Work order: The required output is the line with "C3: 68nF (0V, CV) -> 68nF (0V, CT)" plus all lines that follow it to the end of the listing below, written out exactly, with no pictures.
>>>>>
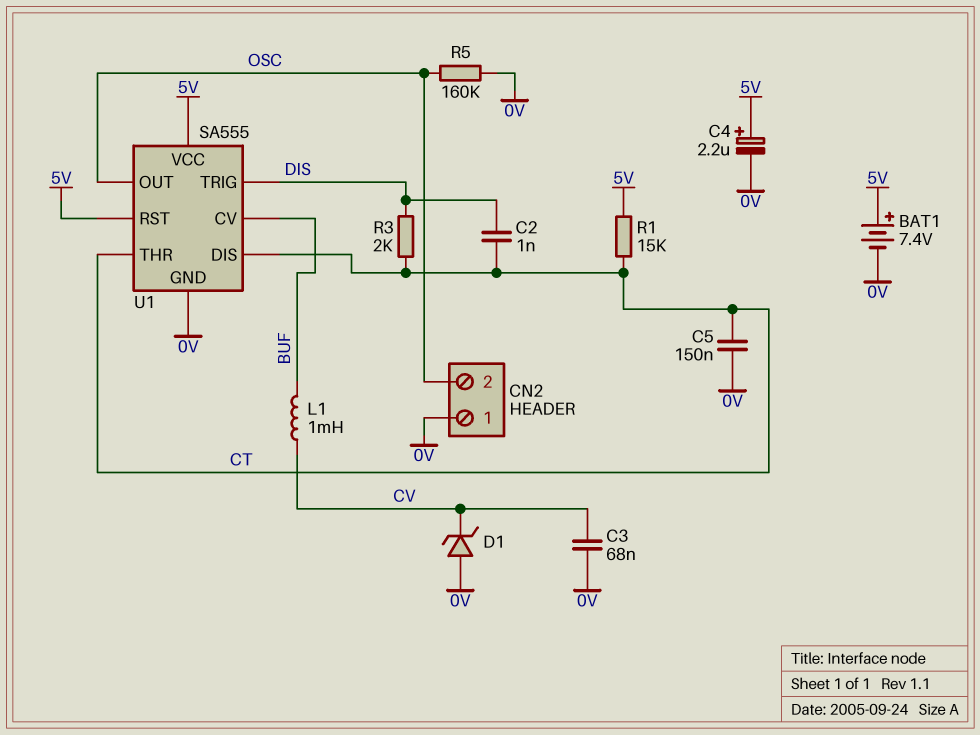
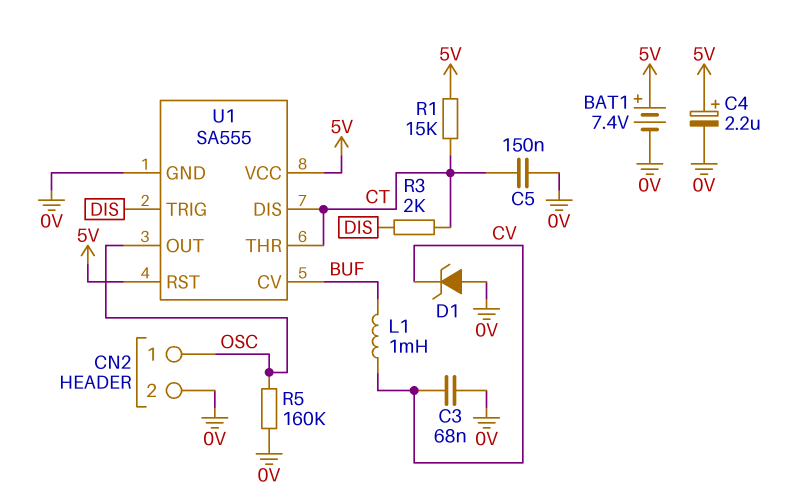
C2: 1nF (CT, DIS) -> none
CN2 pin 1: 0V -> OSC
CN2 pin 2: OSC -> 0V

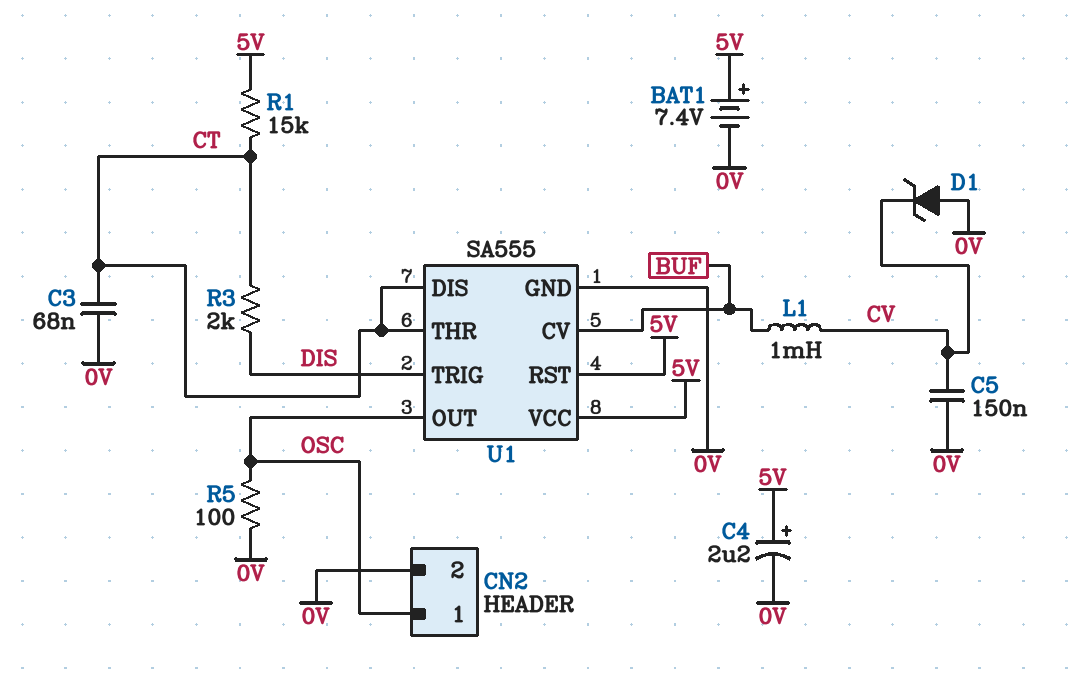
C3: 68nF (0V, CV) -> 68nF (0V, CT)
C5: 150nF (0V, CT) -> 150nF (0V, CV)
R5: 160k (0V, OSC) -> 100 (0V, OSC)

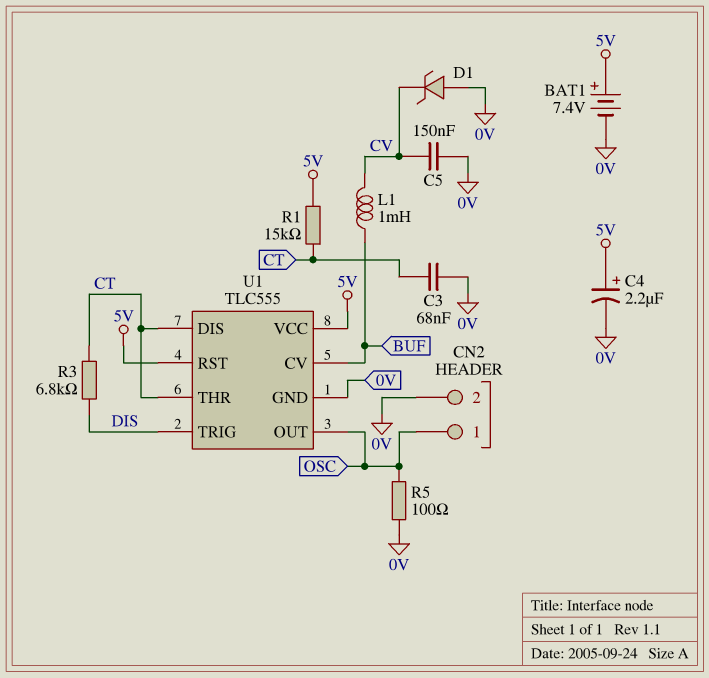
R3: 2k (CT, DIS) -> 6.8k (CT, DIS)
U1: SA555 -> TLC555

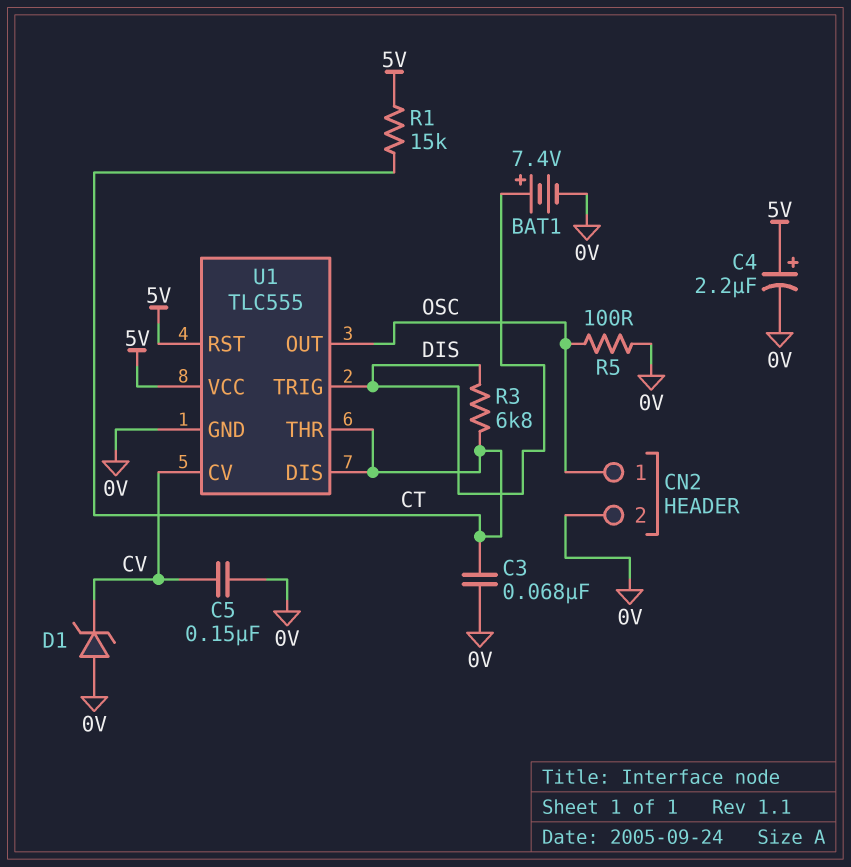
BAT1: 7.4V (plus 5V, minus 0V) -> 7.4V (plus DIS, minus 0V)
L1: 1mH (BUF, CV) -> none
U1 pin CV: BUF -> CV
<<<<<
Task response:
C3: 68nF (0V, CV) -> 68nF (0V, CT)
C5: 150nF (0V, CT) -> 150nF (0V, CV)
R5: 160k (0V, OSC) -> 100 (0V, OSC)

R3: 2k (CT, DIS) -> 6.8k (CT, DIS)
U1: SA555 -> TLC555

BAT1: 7.4V (plus 5V, minus 0V) -> 7.4V (plus DIS, minus 0V)
L1: 1mH (BUF, CV) -> none
U1 pin CV: BUF -> CV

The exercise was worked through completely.